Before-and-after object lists

--------------------------------

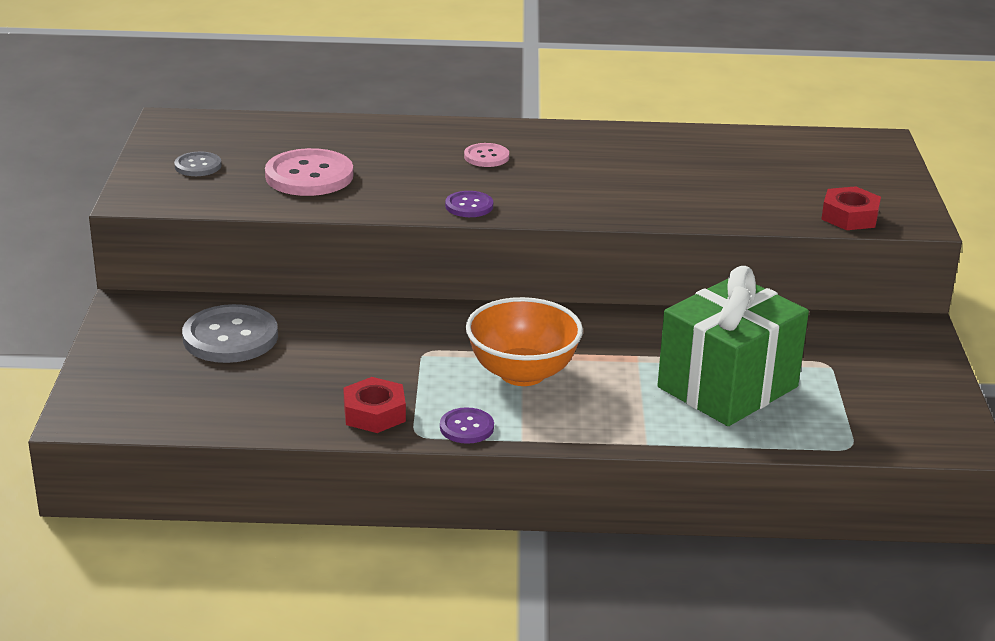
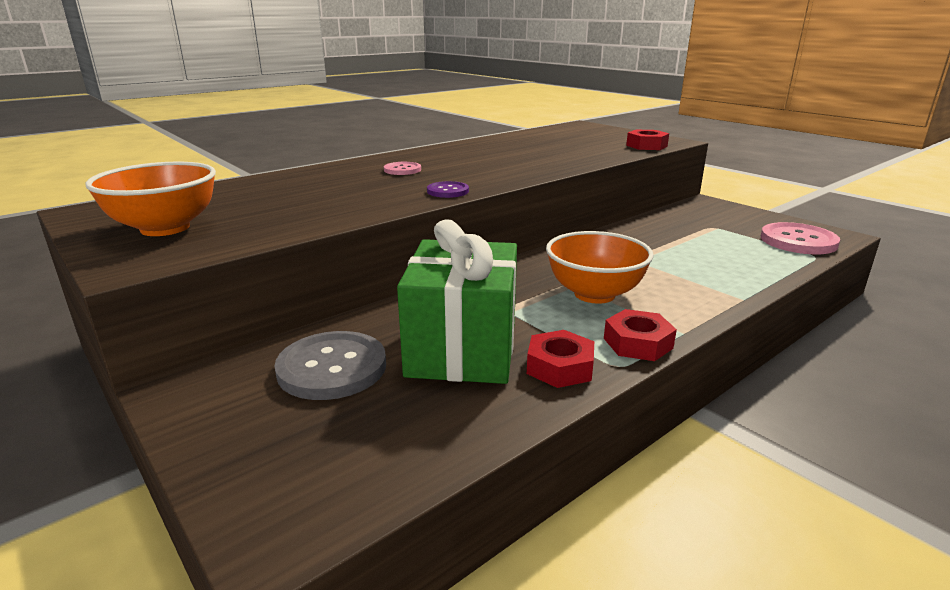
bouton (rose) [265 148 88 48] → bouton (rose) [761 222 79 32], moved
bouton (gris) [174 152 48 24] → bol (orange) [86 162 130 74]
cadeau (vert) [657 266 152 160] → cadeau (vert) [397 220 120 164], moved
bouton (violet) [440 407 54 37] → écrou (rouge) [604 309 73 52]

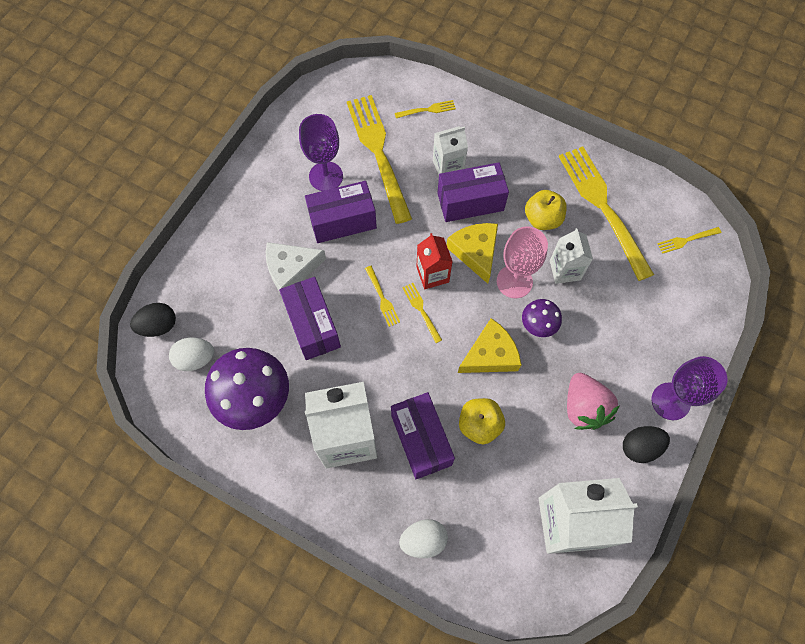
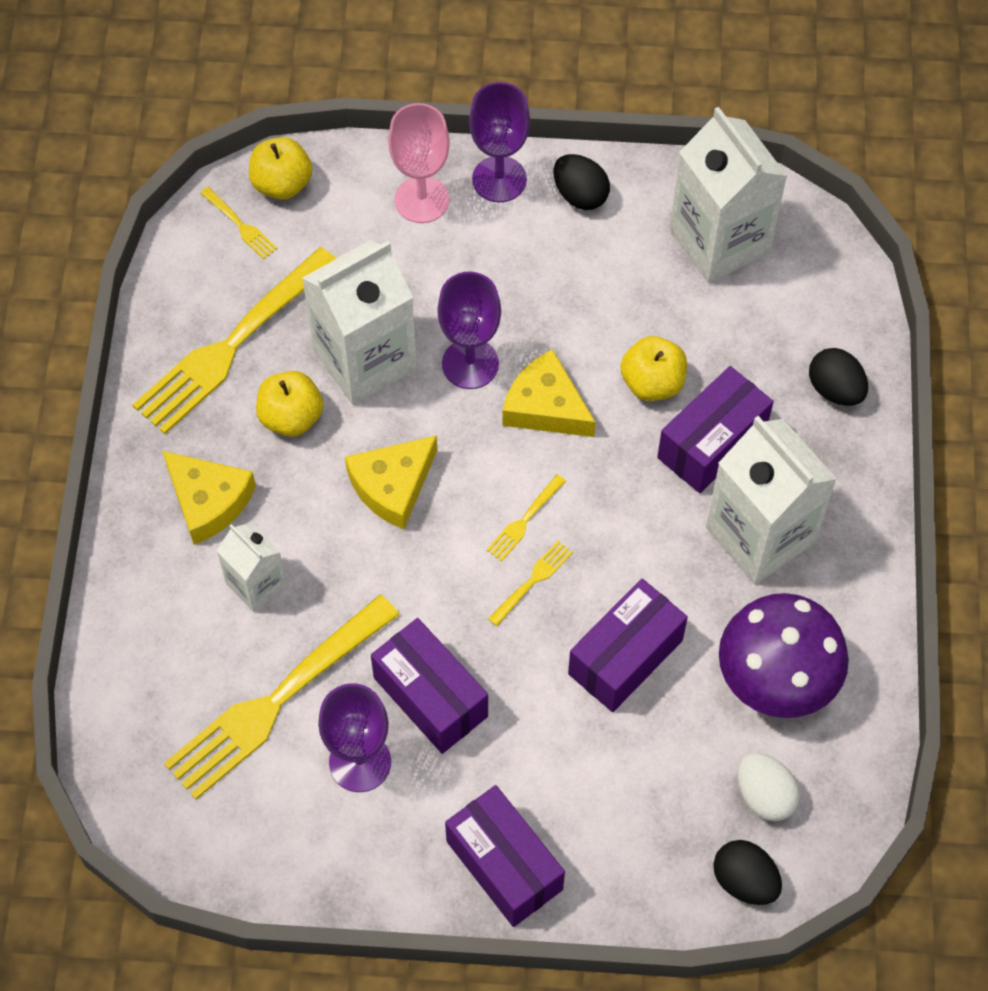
fourchette (jaune) [395 100 61 18] → -
boîte (violet) [437 162 72 60] → boîte (violet) [445 785 120 142], moved
verre à pied (rose) [497 226 51 72] → verre à pied (rose) [388 103 62 120], moved
brique de lait (blanc) [550 228 43 56] → brique de lait (blanc) [302 240 115 165], x1.83
brique de lait (rouge) [417 233 36 56] → -
fromage (blanc) [266 242 60 50] → -
champignon (violet) [522 299 40 38] → verre à pied (violet) [437 272 64 117]
fraise (rose) [567 373 53 57] → -
œuf (blanc) [399 519 49 39] → œuf (noir) [809 348 59 58]
- → pomme (jaune) [249 137 63 63]
- → fromage (jaune) [163 451 93 94]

--------------------------------

## Description of the task
The entries above must be output exactly, with every image left out.

## Answer to the exercise
bouton (rose) [265 148 88 48] → bouton (rose) [761 222 79 32], moved
bouton (gris) [174 152 48 24] → bol (orange) [86 162 130 74]
cadeau (vert) [657 266 152 160] → cadeau (vert) [397 220 120 164], moved
bouton (violet) [440 407 54 37] → écrou (rouge) [604 309 73 52]

fourchette (jaune) [395 100 61 18] → -
boîte (violet) [437 162 72 60] → boîte (violet) [445 785 120 142], moved
verre à pied (rose) [497 226 51 72] → verre à pied (rose) [388 103 62 120], moved
brique de lait (blanc) [550 228 43 56] → brique de lait (blanc) [302 240 115 165], x1.83
brique de lait (rouge) [417 233 36 56] → -
fromage (blanc) [266 242 60 50] → -
champignon (violet) [522 299 40 38] → verre à pied (violet) [437 272 64 117]
fraise (rose) [567 373 53 57] → -
œuf (blanc) [399 519 49 39] → œuf (noir) [809 348 59 58]
- → pomme (jaune) [249 137 63 63]
- → fromage (jaune) [163 451 93 94]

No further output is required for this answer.